Provided data Block Start

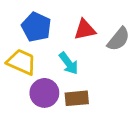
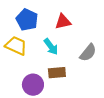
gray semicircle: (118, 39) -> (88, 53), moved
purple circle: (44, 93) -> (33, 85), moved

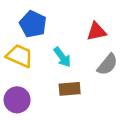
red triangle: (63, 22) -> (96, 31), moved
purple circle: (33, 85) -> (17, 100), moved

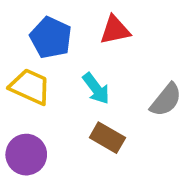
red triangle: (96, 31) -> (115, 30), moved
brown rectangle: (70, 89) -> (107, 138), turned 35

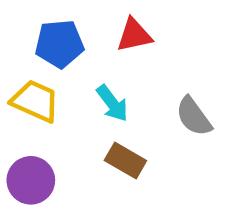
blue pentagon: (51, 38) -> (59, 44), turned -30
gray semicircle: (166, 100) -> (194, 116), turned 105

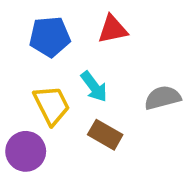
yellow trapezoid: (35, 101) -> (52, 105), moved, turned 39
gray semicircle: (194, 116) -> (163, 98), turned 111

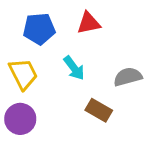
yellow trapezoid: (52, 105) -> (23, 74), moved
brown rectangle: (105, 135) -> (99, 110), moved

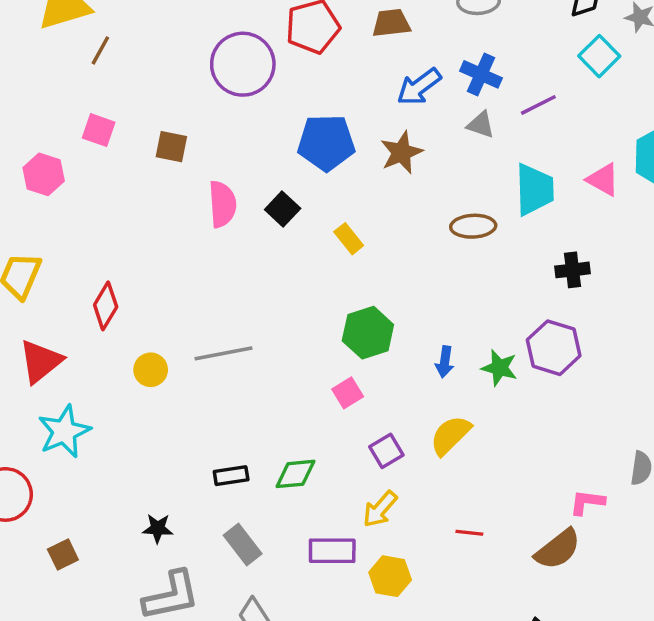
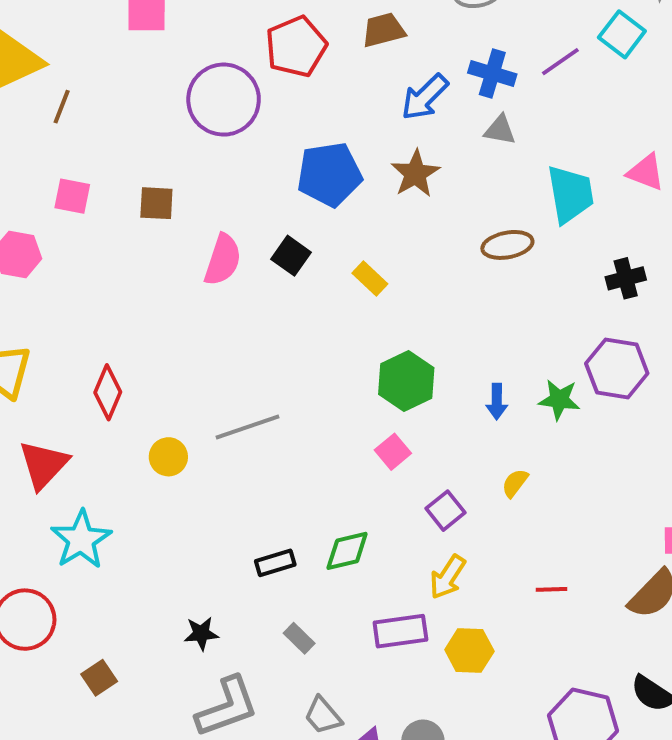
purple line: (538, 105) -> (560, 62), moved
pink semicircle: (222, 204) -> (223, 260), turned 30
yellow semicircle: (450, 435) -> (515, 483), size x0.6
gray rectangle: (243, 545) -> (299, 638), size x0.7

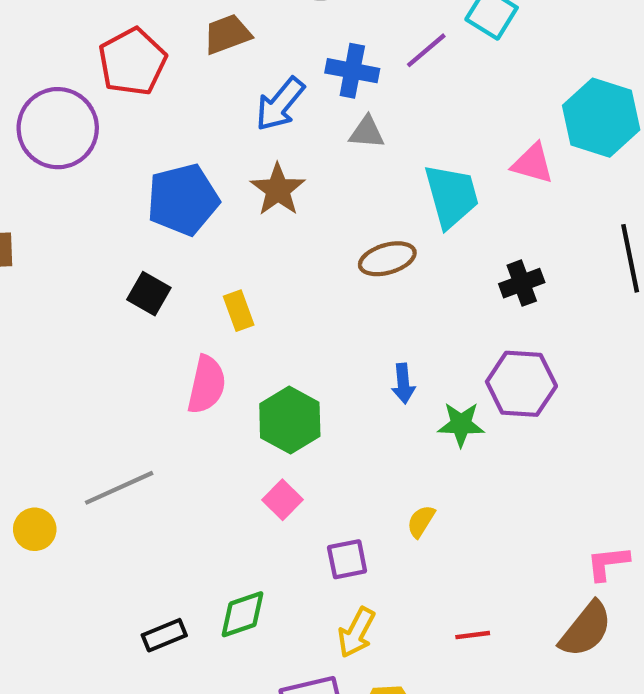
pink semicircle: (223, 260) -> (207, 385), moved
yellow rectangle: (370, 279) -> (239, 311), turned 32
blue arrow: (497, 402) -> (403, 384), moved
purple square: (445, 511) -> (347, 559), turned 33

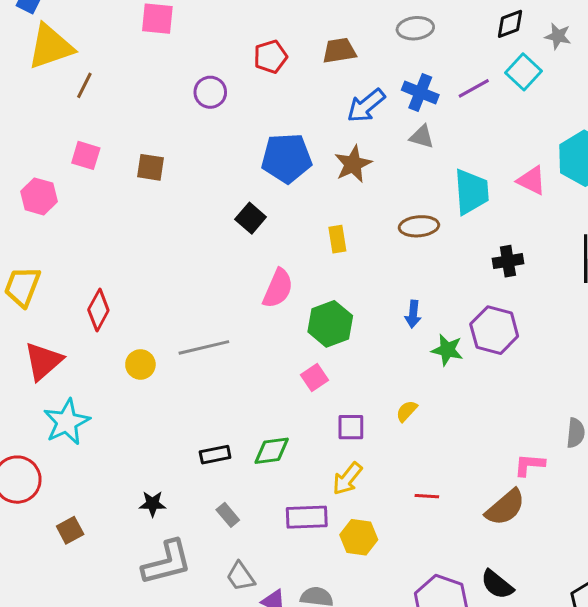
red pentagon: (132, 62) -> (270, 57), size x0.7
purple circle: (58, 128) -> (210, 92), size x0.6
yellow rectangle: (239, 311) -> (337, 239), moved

Provided data Block End
Provided data Block Start

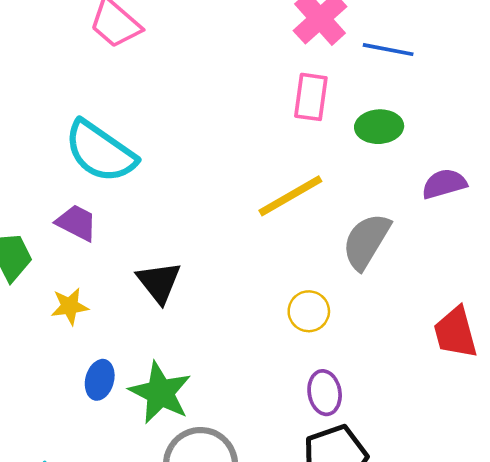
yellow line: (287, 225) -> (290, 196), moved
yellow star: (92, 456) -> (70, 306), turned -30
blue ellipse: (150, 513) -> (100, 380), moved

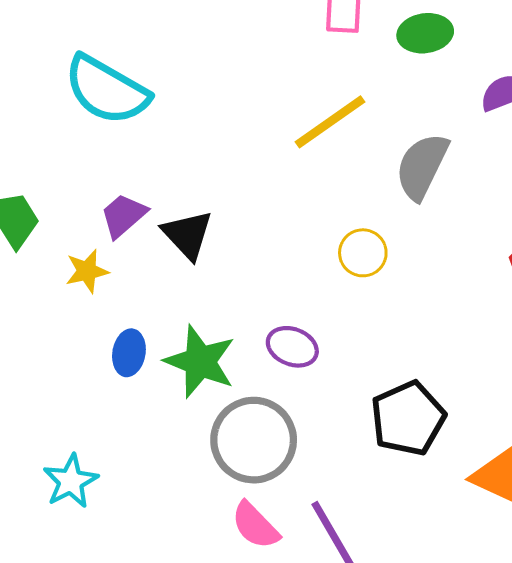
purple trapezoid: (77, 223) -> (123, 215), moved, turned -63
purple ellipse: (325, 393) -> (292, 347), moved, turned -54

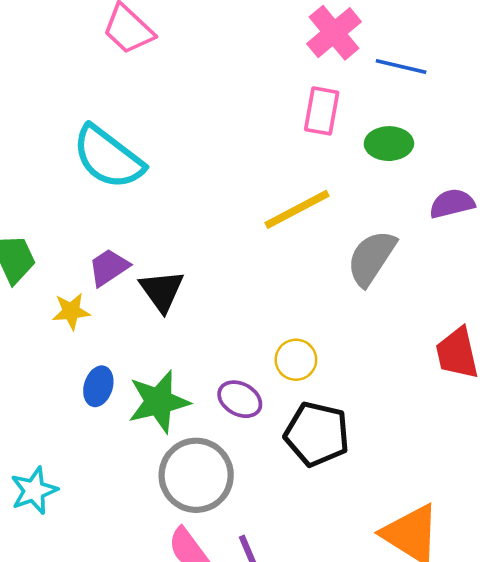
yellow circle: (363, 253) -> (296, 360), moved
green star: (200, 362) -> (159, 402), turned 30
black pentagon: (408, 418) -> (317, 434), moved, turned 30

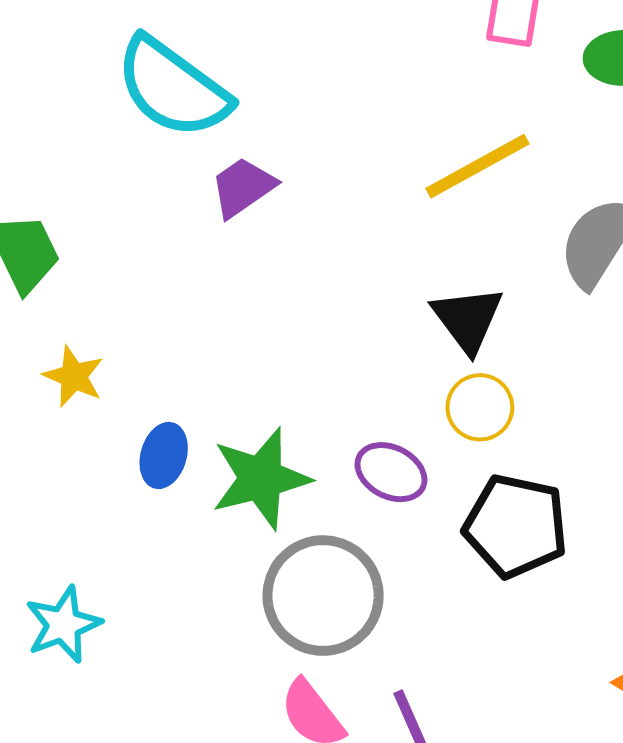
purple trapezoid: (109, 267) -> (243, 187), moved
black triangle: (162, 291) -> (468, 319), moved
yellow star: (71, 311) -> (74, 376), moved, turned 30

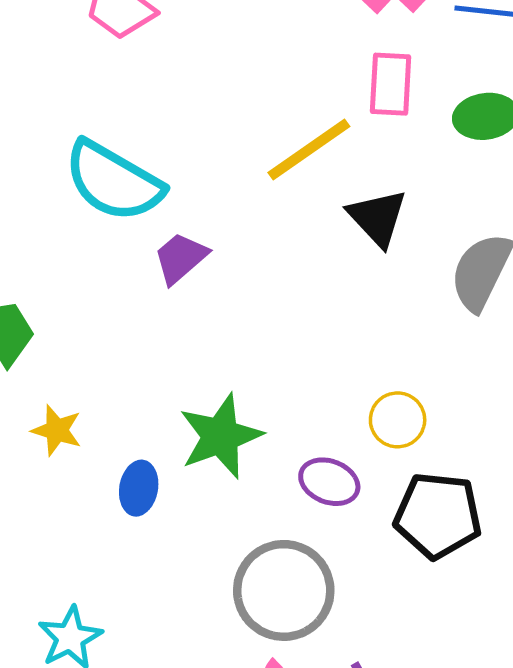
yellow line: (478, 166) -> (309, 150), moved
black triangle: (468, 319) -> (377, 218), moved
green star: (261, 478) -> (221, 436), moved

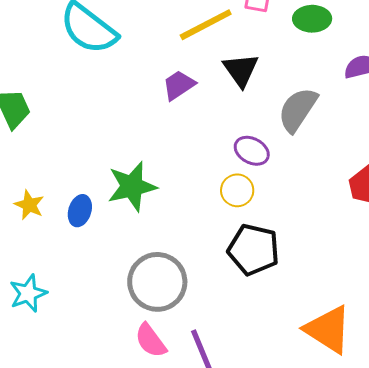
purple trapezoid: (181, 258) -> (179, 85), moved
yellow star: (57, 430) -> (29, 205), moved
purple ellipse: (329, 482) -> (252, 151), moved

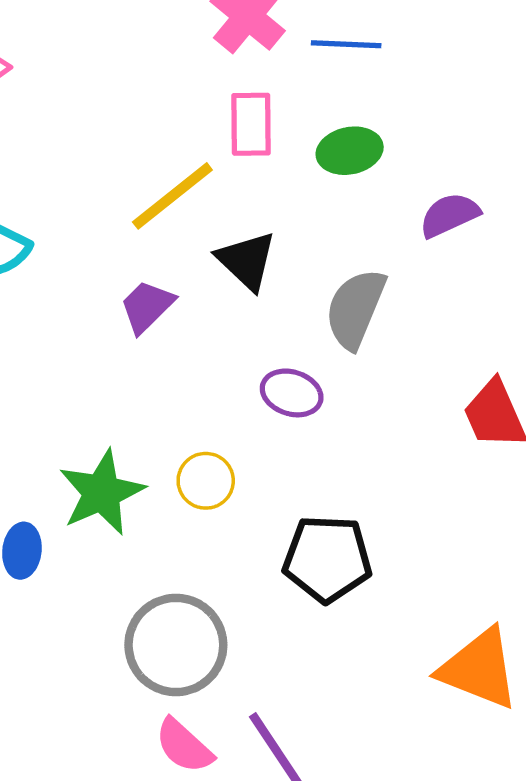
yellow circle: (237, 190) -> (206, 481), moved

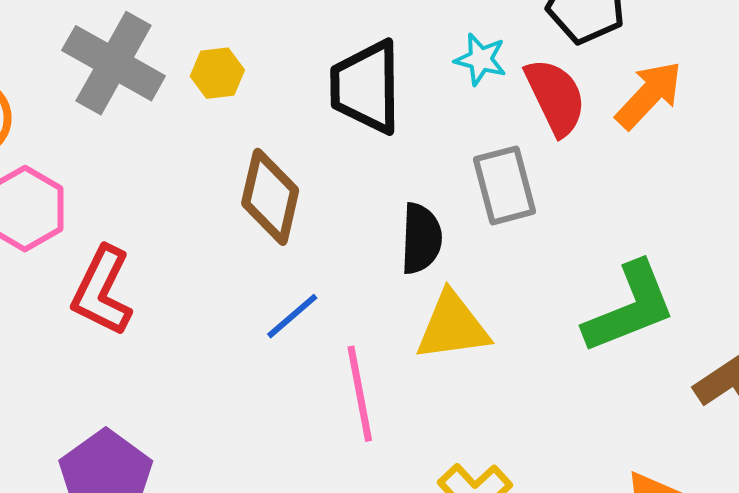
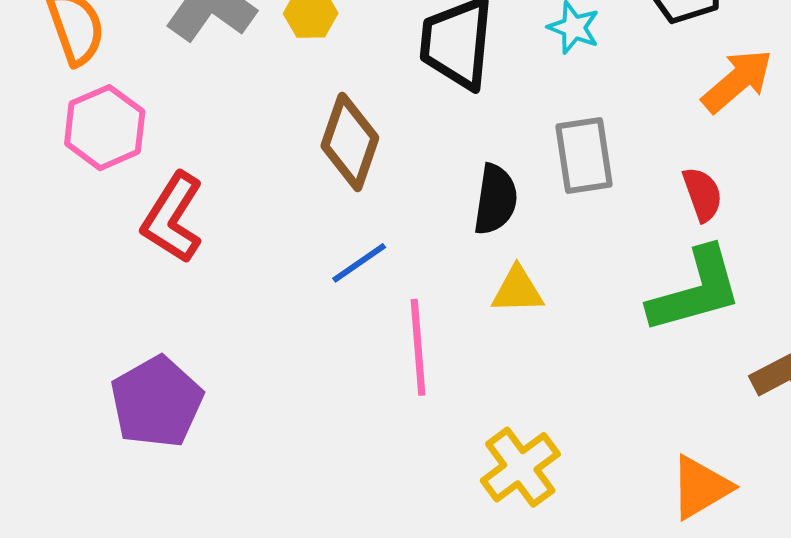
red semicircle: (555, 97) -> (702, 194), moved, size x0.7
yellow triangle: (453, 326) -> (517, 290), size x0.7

Provided data Block End

Work request
If a picture sits between the line containing "brown rectangle: (105, 135)" and the line containing "pink semicircle: (223, 260)", leave it out, and return the lines of that range above exactly, both ends included.

Solution
brown rectangle: (105, 135) -> (99, 110), moved

purple line: (538, 105) -> (560, 62), moved
pink semicircle: (222, 204) -> (223, 260), turned 30
yellow semicircle: (450, 435) -> (515, 483), size x0.6
gray rectangle: (243, 545) -> (299, 638), size x0.7

pink semicircle: (223, 260) -> (207, 385), moved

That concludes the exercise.